> [REQUIRED WORK] Express the records below as a Markdown table with the columns Row and Line, one numbered row per line and no blank lines. Omit the pictures.

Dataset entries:
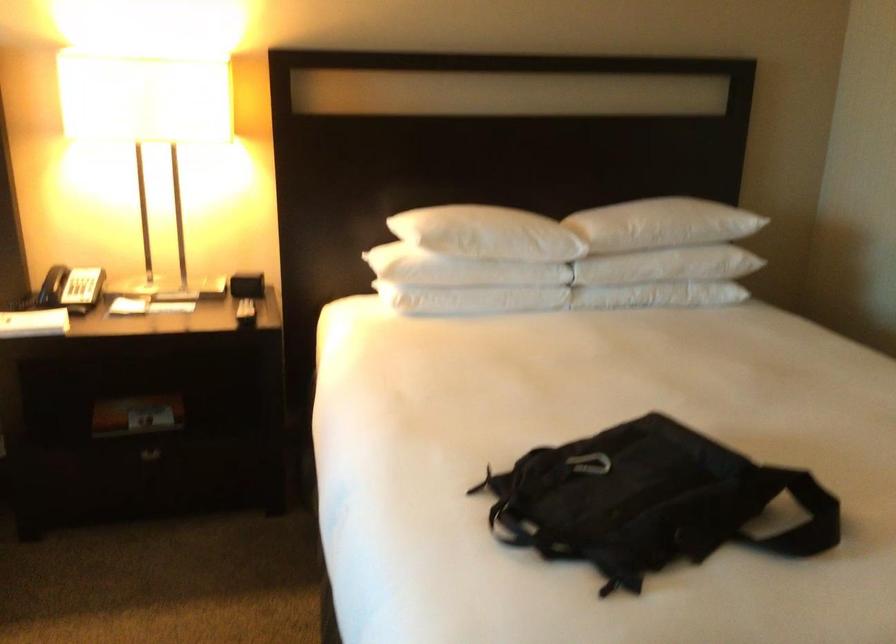
What do you see at coordinates (52, 285) in the screenshot?
I see `a telephone handset` at bounding box center [52, 285].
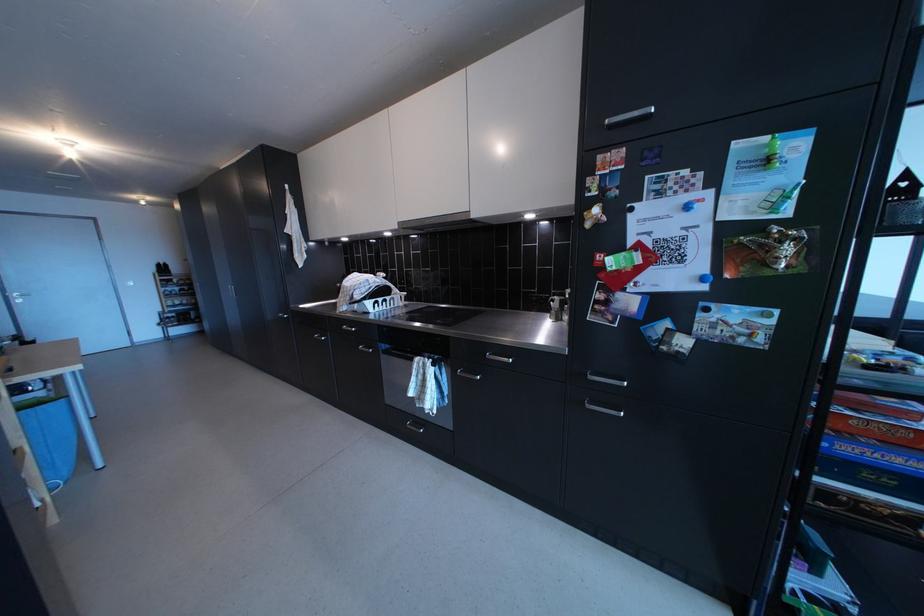
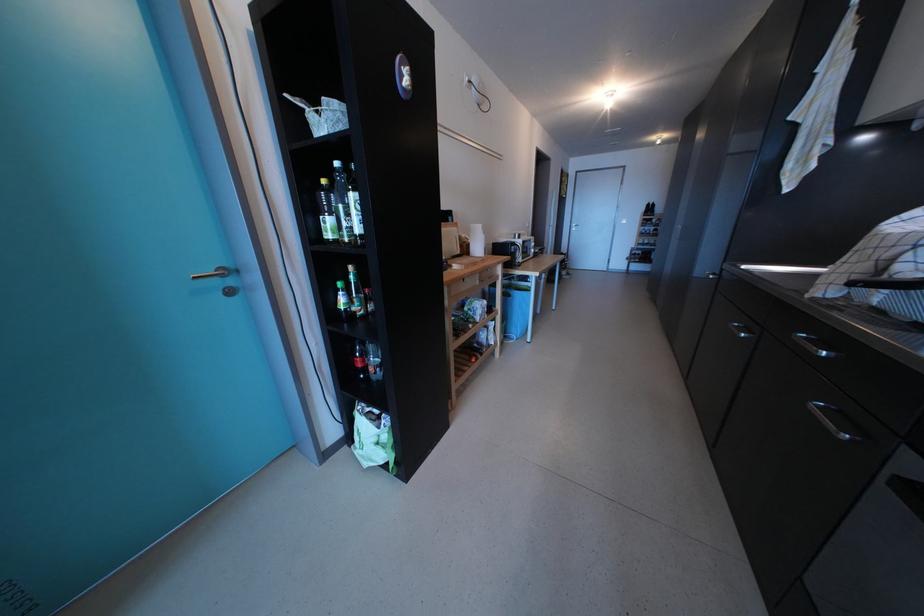
Based on the continuous images, in which direction is the camera rotating?

The rotation direction of the camera is left-down.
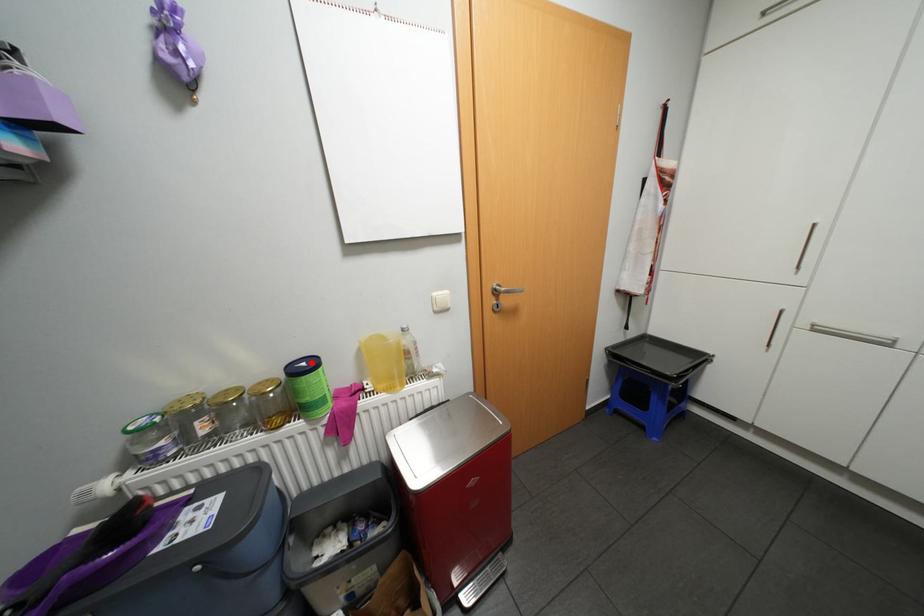
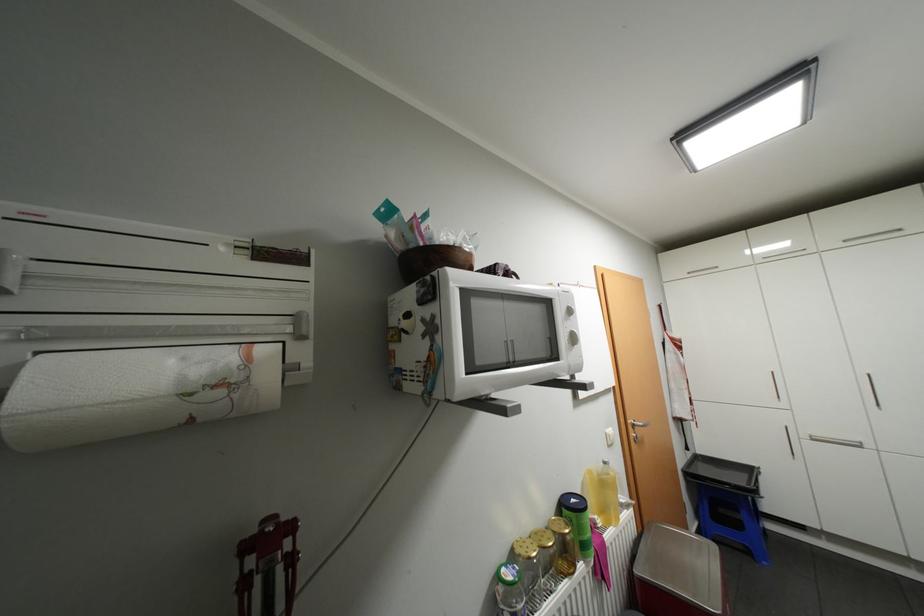
In the second image, find the point that corresponds to the highlighted location in the first image.

(580, 499)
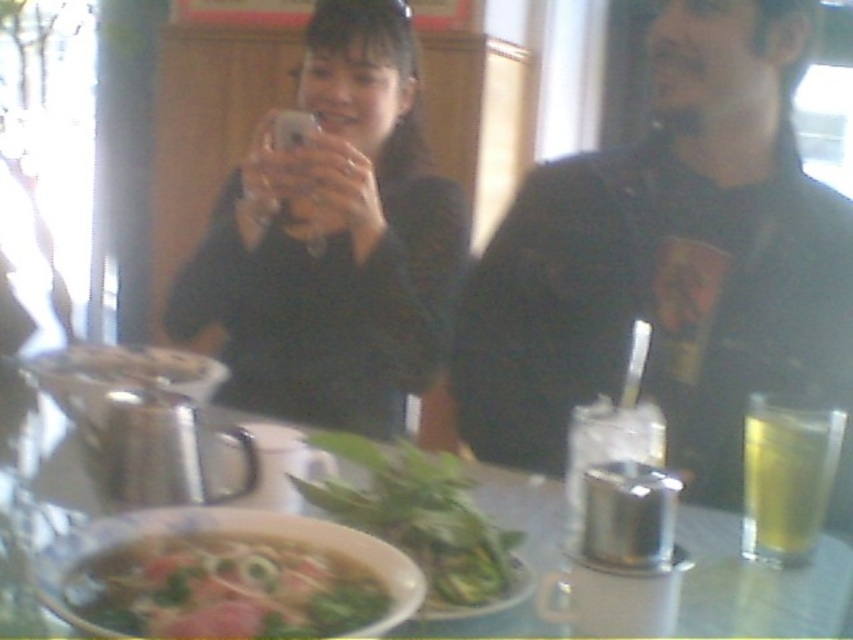
What are the coordinates of the metallic silver cup at right?

The metallic silver cup at right is located at coordinates point (669, 260).

You are a waiter in a restaurant and need to serve two items to a customer. The customer asks you to bring the larger item first. Which item should you bring first between the metallic bowl at center and the yellow translucent glass at right?

The metallic bowl at center is larger than the yellow translucent glass at right, so you should bring the metallic bowl at center first.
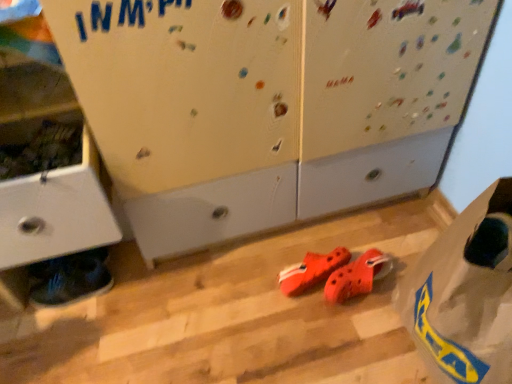
Where is `vacant space in front of matte white cabinet at left`? This screenshot has width=512, height=384. vacant space in front of matte white cabinet at left is located at coordinates (85, 342).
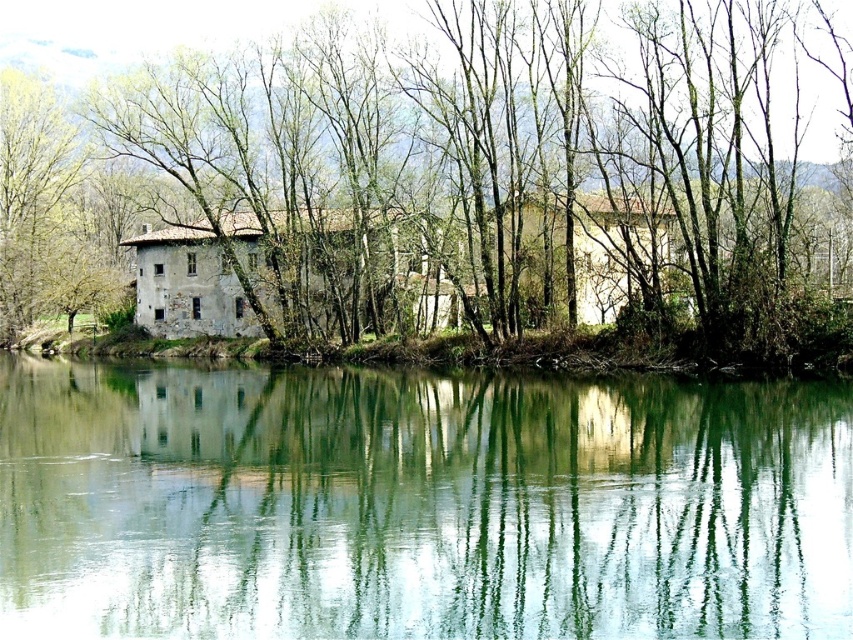
Is green reflective water at center bigger than green leafy tree at center?

Incorrect, green reflective water at center is not larger than green leafy tree at center.

Is green reflective water at center above green leafy tree at center?

Incorrect, green reflective water at center is not positioned above green leafy tree at center.

Which is in front, point (3, 621) or point (79, 80)?

Point (3, 621) is in front.

Identify the location of green reflective water at center. This screenshot has width=853, height=640. (418, 504).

> [EXERCISE ANSWER]
| Row | Line |
|---|---|
| 1 | What do you see at coordinates (52, 285) in the screenshot? |
| 2 | I see `a telephone handset` at bounding box center [52, 285]. |
| 3 | Based on the continuous images, in which direction is the camera rotating? |
| 4 | The rotation direction of the camera is left-down. |
| 5 | In the second image, find the point that corresponds to the highlighted location in the first image. |
| 6 | (580, 499) |
| 7 | What are the coordinates of the metallic silver cup at right? |
| 8 | The metallic silver cup at right is located at coordinates point (669, 260). |
| 9 | You are a waiter in a restaurant and need to serve two items to a customer. The customer asks you to bring the larger item first. Which item should you bring first between the metallic bowl at center and the yellow translucent glass at right? |
| 10 | The metallic bowl at center is larger than the yellow translucent glass at right, so you should bring the metallic bowl at center first. |
| 11 | Where is `vacant space in front of matte white cabinet at left`? This screenshot has width=512, height=384. vacant space in front of matte white cabinet at left is located at coordinates (85, 342). |
| 12 | Is green reflective water at center bigger than green leafy tree at center? |
| 13 | Incorrect, green reflective water at center is not larger than green leafy tree at center. |
| 14 | Is green reflective water at center above green leafy tree at center? |
| 15 | Incorrect, green reflective water at center is not positioned above green leafy tree at center. |
| 16 | Which is in front, point (3, 621) or point (79, 80)? |
| 17 | Point (3, 621) is in front. |
| 18 | Identify the location of green reflective water at center. This screenshot has width=853, height=640. (418, 504). |